YOUR INSTRUCTIONS: Please give back every entry in full, word for word, but none of the pictures.

Change detection outputs:
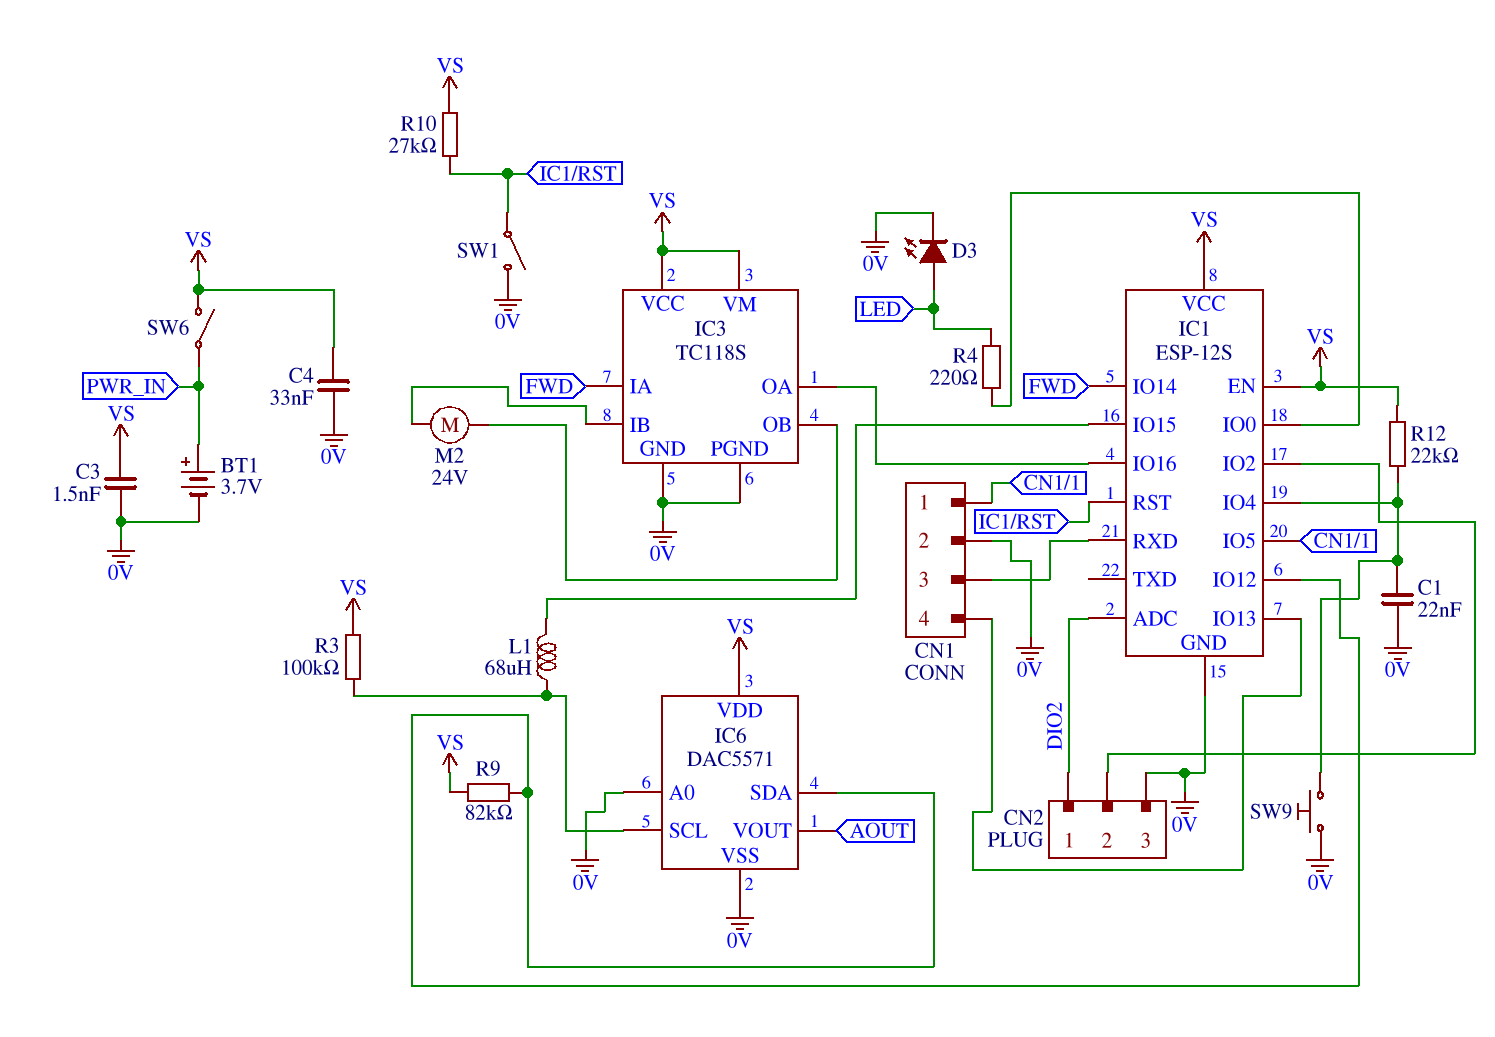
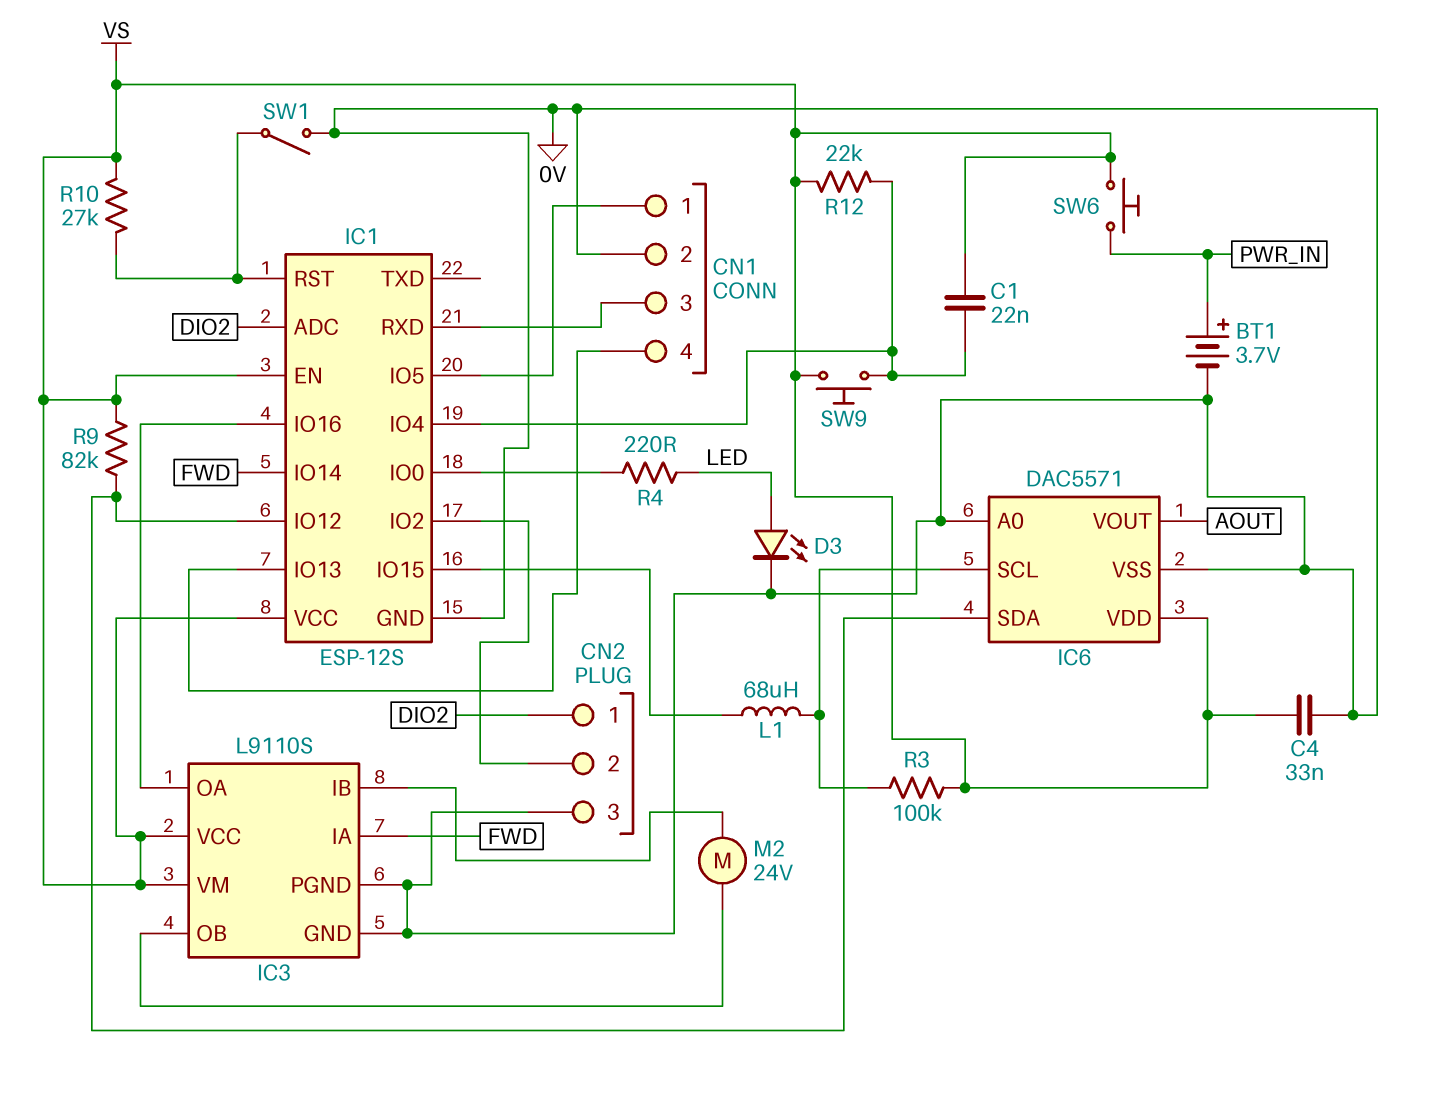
C1: 22nF (0V, IC1/IO4) -> 22nF (IC1/IO4, VS)
C3: 1.5nF (0V, VS) -> none
IC3: TC118S -> L9110S
SW6: switch (PWR_IN, VS) -> button (PWR_IN, VS)
SW9: button (0V, IC1/IO4) -> button (IC1/IO4, VS)

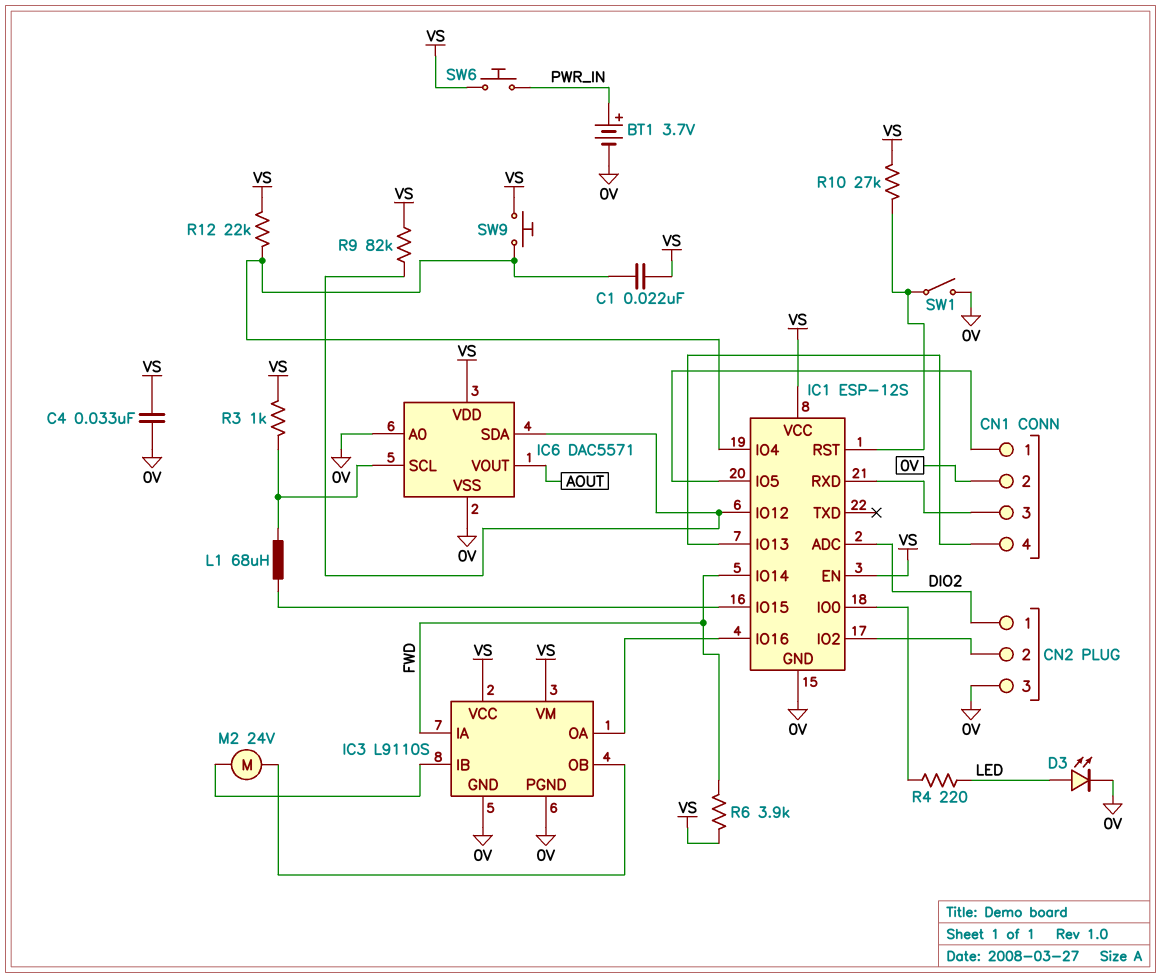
R3: 100k (IC6/SCL, VS) -> 1k (IC6/SCL, VS)
R6: none -> 3.9k (FWD, VS)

YOUR RESPONSE:
C1: 22nF (0V, IC1/IO4) -> 22nF (IC1/IO4, VS)
C3: 1.5nF (0V, VS) -> none
IC3: TC118S -> L9110S
SW6: switch (PWR_IN, VS) -> button (PWR_IN, VS)
SW9: button (0V, IC1/IO4) -> button (IC1/IO4, VS)

R3: 100k (IC6/SCL, VS) -> 1k (IC6/SCL, VS)
R6: none -> 3.9k (FWD, VS)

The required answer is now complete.